►

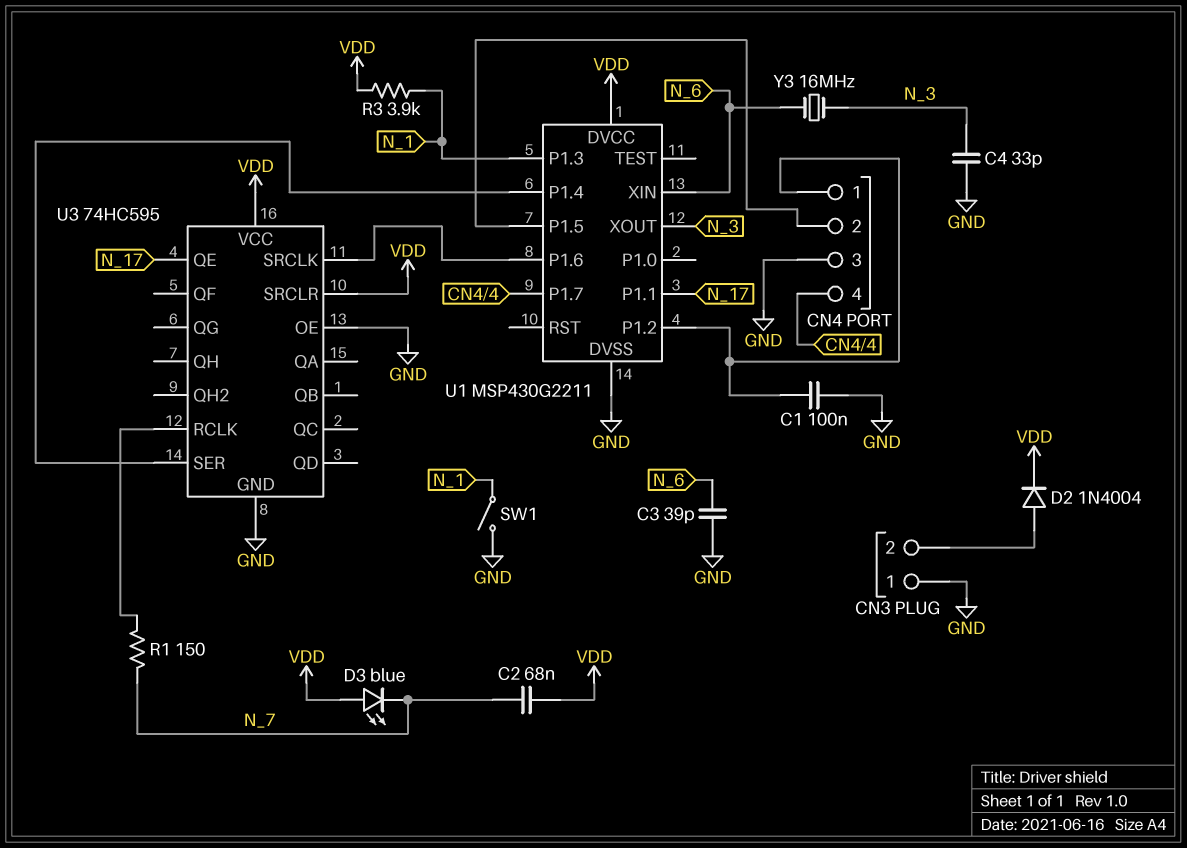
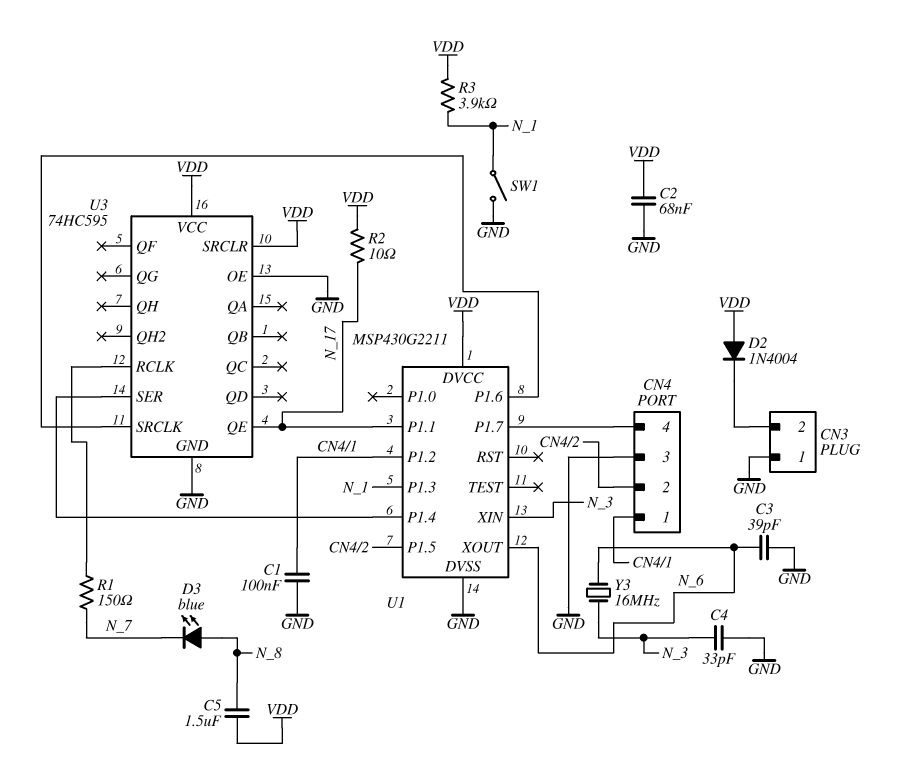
C2: 68nF (N_7, VDD) -> 68nF (GND, VDD)
C5: none -> 1.5uF (N_8, VDD)
D2: diode 1N4004 (A CN3/2, K VDD) -> diode 1N4004 (A VDD, K CN3/2)
D3: LED blue (A VDD, K N_7) -> LED blue (A N_8, K N_7)
R2: none -> 10 (N_17, VDD)
U1 pin XIN: N_6 -> N_3
U1 pin XOUT: N_3 -> N_6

◄

> TASK PROMPT:
Everything from the line with "C5: none -> 1.5uF (N_8, VDD)" to the end of the listing above needs to be duplicated exactly, both end lines included, with nothing more.

> SOLUTION:
C5: none -> 1.5uF (N_8, VDD)
D2: diode 1N4004 (A CN3/2, K VDD) -> diode 1N4004 (A VDD, K CN3/2)
D3: LED blue (A VDD, K N_7) -> LED blue (A N_8, K N_7)
R2: none -> 10 (N_17, VDD)
U1 pin XIN: N_6 -> N_3
U1 pin XOUT: N_3 -> N_6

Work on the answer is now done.